Start of DATA SEGMENT
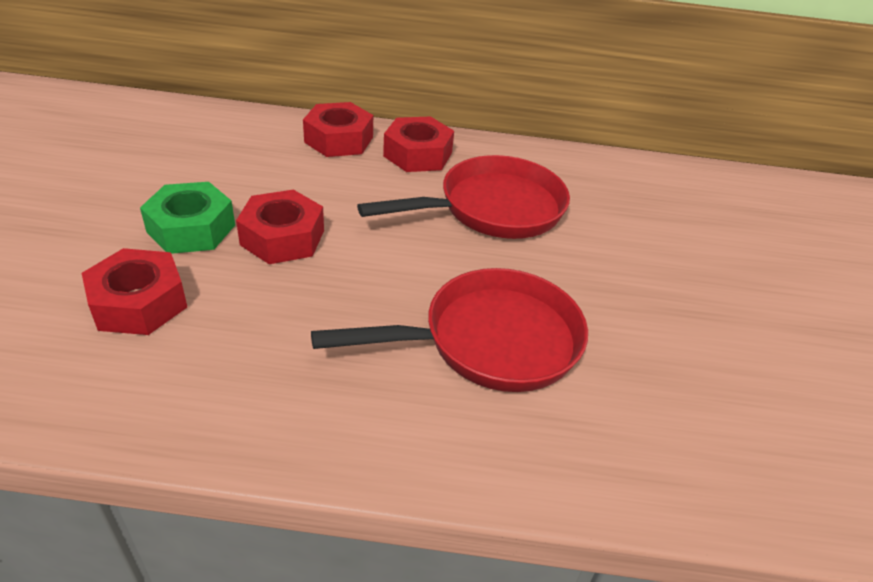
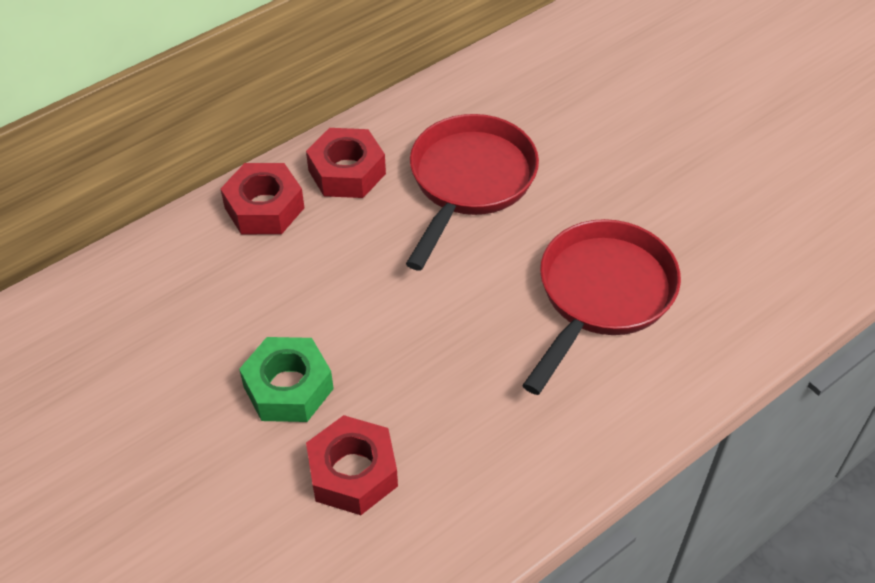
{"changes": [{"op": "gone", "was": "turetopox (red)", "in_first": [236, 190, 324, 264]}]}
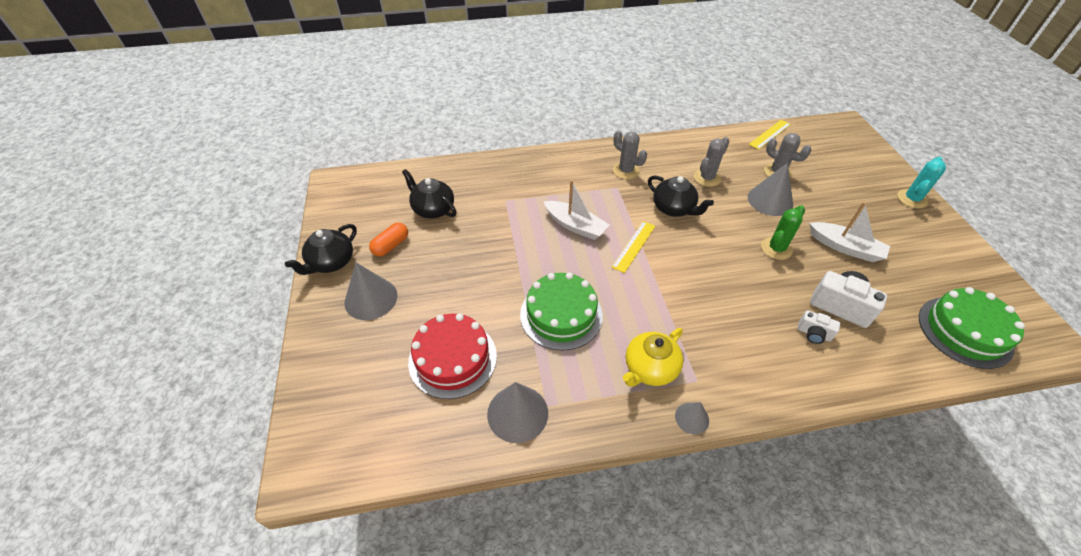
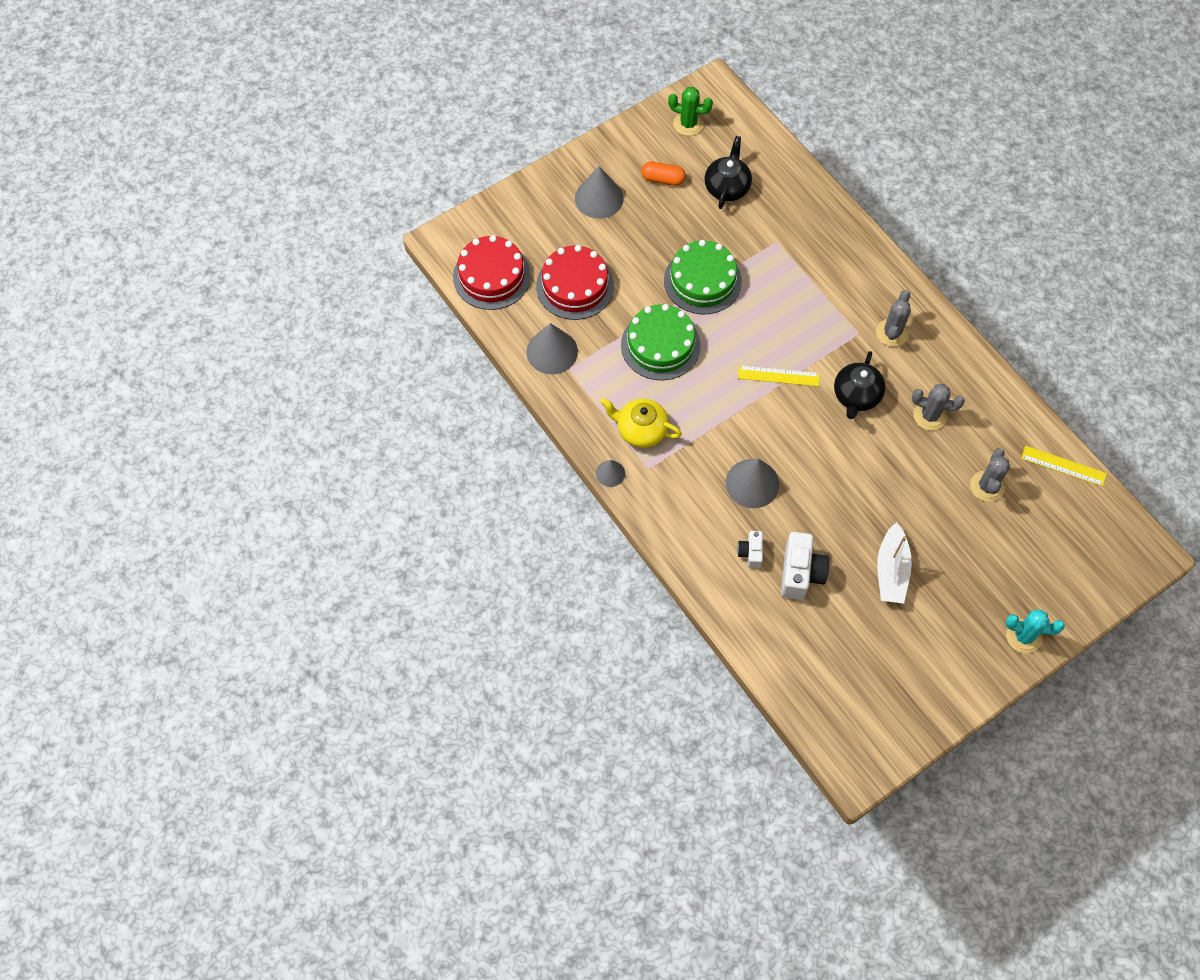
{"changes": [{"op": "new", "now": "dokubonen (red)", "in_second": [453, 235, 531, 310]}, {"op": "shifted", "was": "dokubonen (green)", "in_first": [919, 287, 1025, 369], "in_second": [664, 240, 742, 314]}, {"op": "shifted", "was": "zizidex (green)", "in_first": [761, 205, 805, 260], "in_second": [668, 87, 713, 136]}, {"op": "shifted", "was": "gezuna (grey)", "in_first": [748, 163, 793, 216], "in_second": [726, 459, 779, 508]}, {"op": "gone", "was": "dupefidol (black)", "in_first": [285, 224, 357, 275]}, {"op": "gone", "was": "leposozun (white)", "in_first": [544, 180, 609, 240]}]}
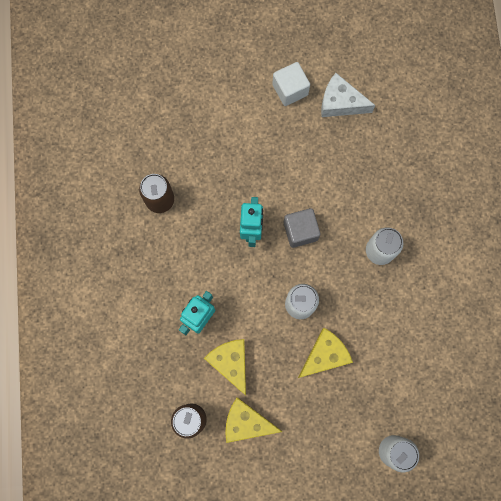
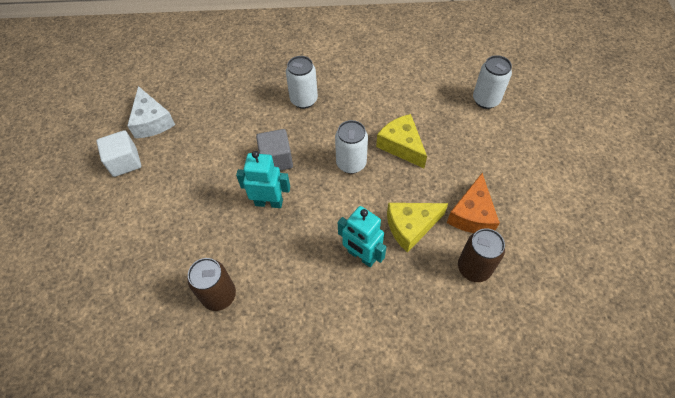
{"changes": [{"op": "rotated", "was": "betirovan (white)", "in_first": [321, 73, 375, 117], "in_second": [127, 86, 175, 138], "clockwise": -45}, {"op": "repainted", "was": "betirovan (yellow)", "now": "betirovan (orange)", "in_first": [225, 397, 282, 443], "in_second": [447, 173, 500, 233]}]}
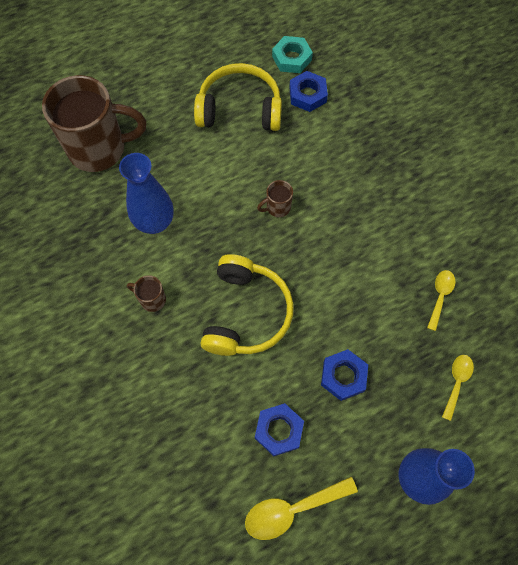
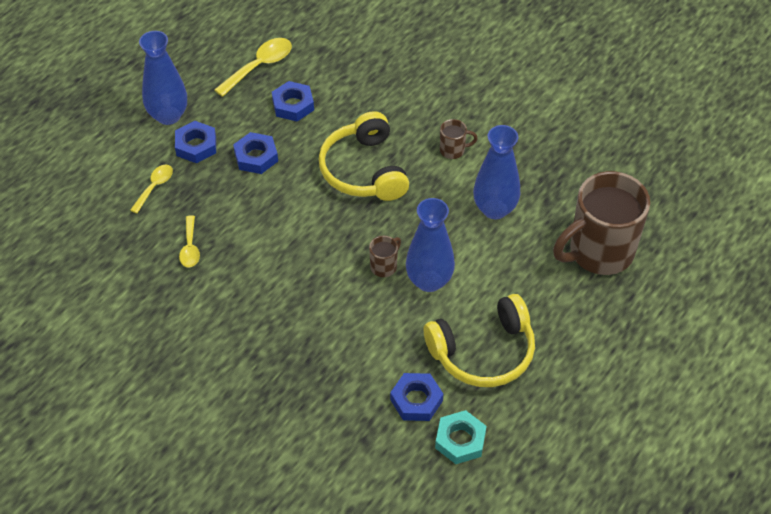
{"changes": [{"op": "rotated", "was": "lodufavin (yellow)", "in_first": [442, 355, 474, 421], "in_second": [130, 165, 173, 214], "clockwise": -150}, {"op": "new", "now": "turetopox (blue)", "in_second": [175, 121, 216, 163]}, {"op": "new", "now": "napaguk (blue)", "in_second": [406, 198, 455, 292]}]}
End of DATA SEGMENT
EXERCISE REQUIREMENTS
Return an exact copy of the data above, apart from any pictures.

SOLUTION TO THIS EXERCISE
{"changes": [{"op": "gone", "was": "turetopox (red)", "in_first": [236, 190, 324, 264]}]}
{"changes": [{"op": "new", "now": "dokubonen (red)", "in_second": [453, 235, 531, 310]}, {"op": "shifted", "was": "dokubonen (green)", "in_first": [919, 287, 1025, 369], "in_second": [664, 240, 742, 314]}, {"op": "shifted", "was": "zizidex (green)", "in_first": [761, 205, 805, 260], "in_second": [668, 87, 713, 136]}, {"op": "shifted", "was": "gezuna (grey)", "in_first": [748, 163, 793, 216], "in_second": [726, 459, 779, 508]}, {"op": "gone", "was": "dupefidol (black)", "in_first": [285, 224, 357, 275]}, {"op": "gone", "was": "leposozun (white)", "in_first": [544, 180, 609, 240]}]}
{"changes": [{"op": "rotated", "was": "betirovan (white)", "in_first": [321, 73, 375, 117], "in_second": [127, 86, 175, 138], "clockwise": -45}, {"op": "repainted", "was": "betirovan (yellow)", "now": "betirovan (orange)", "in_first": [225, 397, 282, 443], "in_second": [447, 173, 500, 233]}]}
{"changes": [{"op": "rotated", "was": "lodufavin (yellow)", "in_first": [442, 355, 474, 421], "in_second": [130, 165, 173, 214], "clockwise": -150}, {"op": "new", "now": "turetopox (blue)", "in_second": [175, 121, 216, 163]}, {"op": "new", "now": "napaguk (blue)", "in_second": [406, 198, 455, 292]}]}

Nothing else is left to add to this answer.